> _TASK STATEMENT_
Whatever lies between the line that holds "red circle: moved 22 px left, 16 px down" and the final line of the records below, both included, should be repeated exactly; leave out the pictures and add nothing.

Dataset entries:
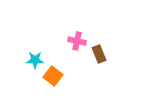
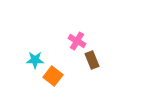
pink cross: rotated 18 degrees clockwise
brown rectangle: moved 7 px left, 6 px down
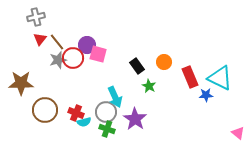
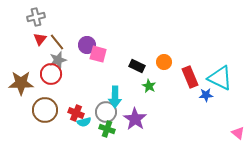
red circle: moved 22 px left, 16 px down
black rectangle: rotated 28 degrees counterclockwise
cyan arrow: rotated 25 degrees clockwise
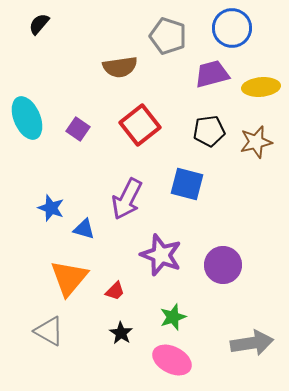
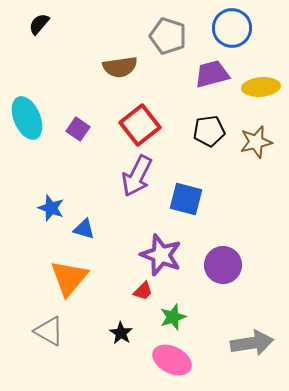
blue square: moved 1 px left, 15 px down
purple arrow: moved 10 px right, 23 px up
red trapezoid: moved 28 px right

> _FINISHED EXERCISE_
red circle: moved 22 px left, 16 px down
black rectangle: rotated 28 degrees counterclockwise
cyan arrow: rotated 25 degrees clockwise
blue square: moved 1 px left, 15 px down
purple arrow: moved 10 px right, 23 px up
red trapezoid: moved 28 px right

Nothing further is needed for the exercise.